Give back exactly the lines of the entries below from the line with "black rolling pin: 5 -> 4" to the line with "white trophy: 6 -> 7", inclusive, and only those.

> Exercise data
↓

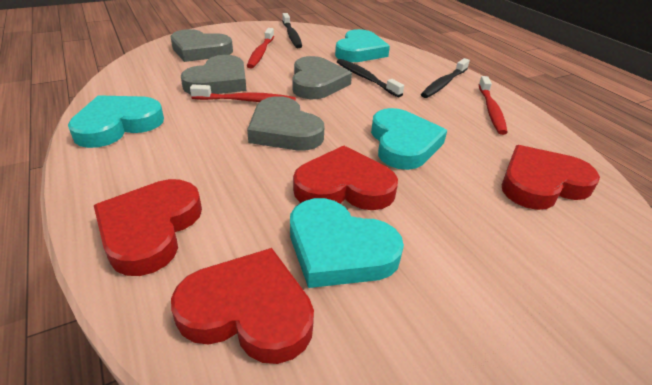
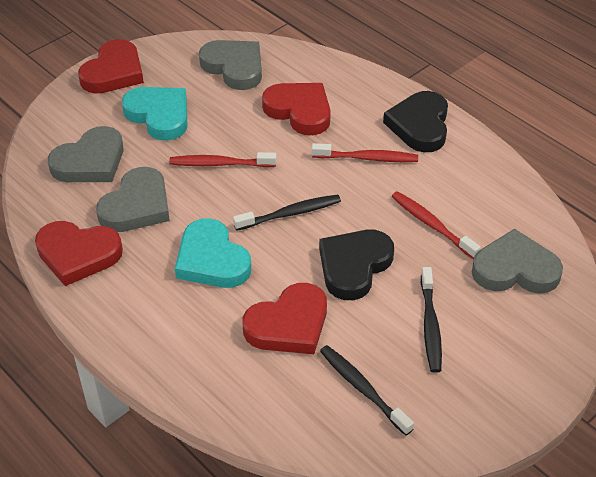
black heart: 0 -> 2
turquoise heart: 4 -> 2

↑
↓

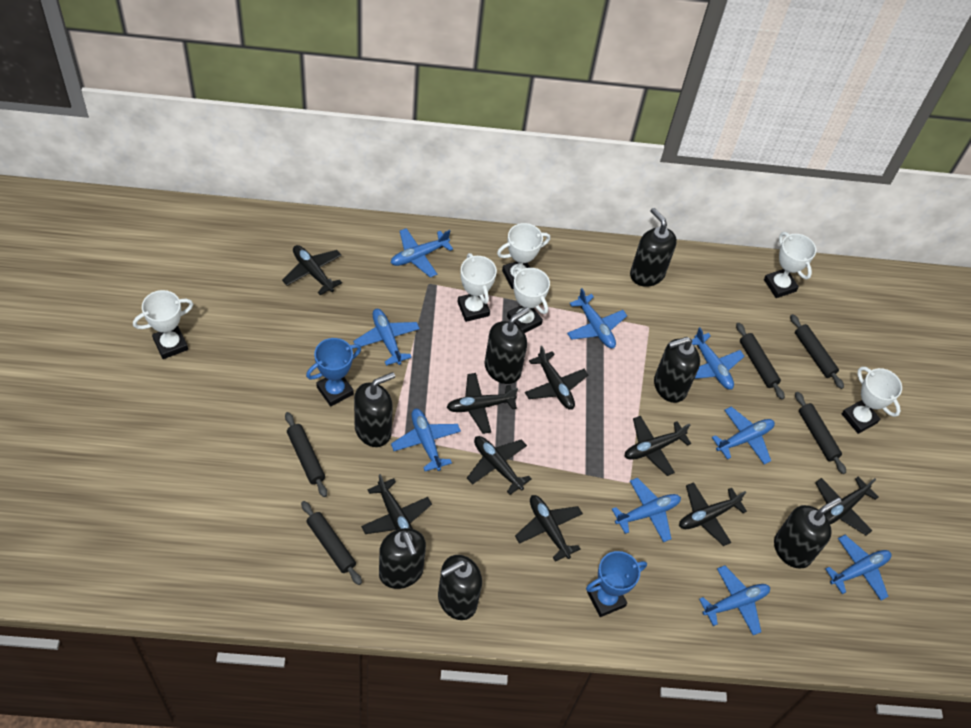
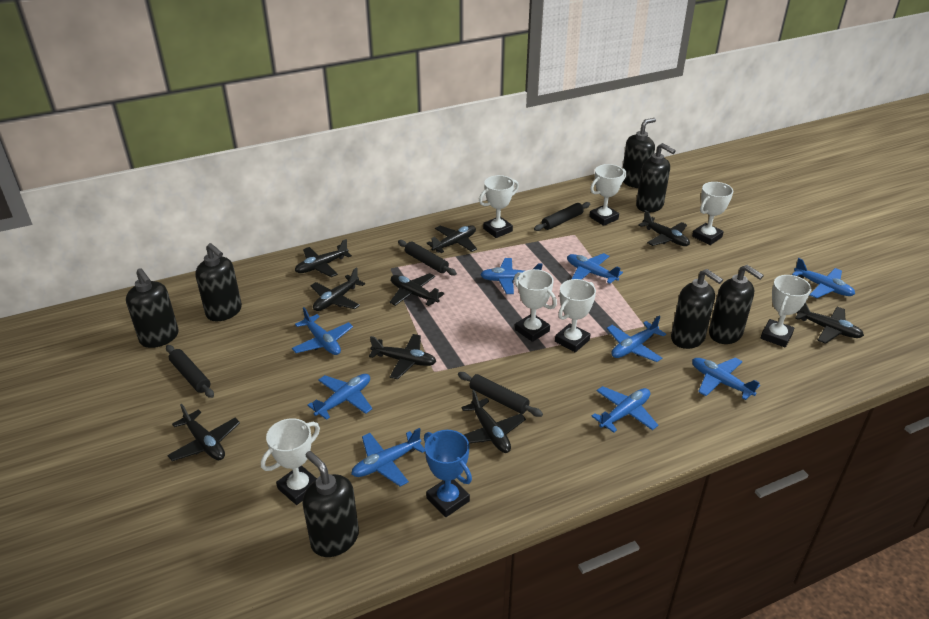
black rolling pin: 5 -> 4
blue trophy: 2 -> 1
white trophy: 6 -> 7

↑

> Your solution
black rolling pin: 5 -> 4
blue trophy: 2 -> 1
white trophy: 6 -> 7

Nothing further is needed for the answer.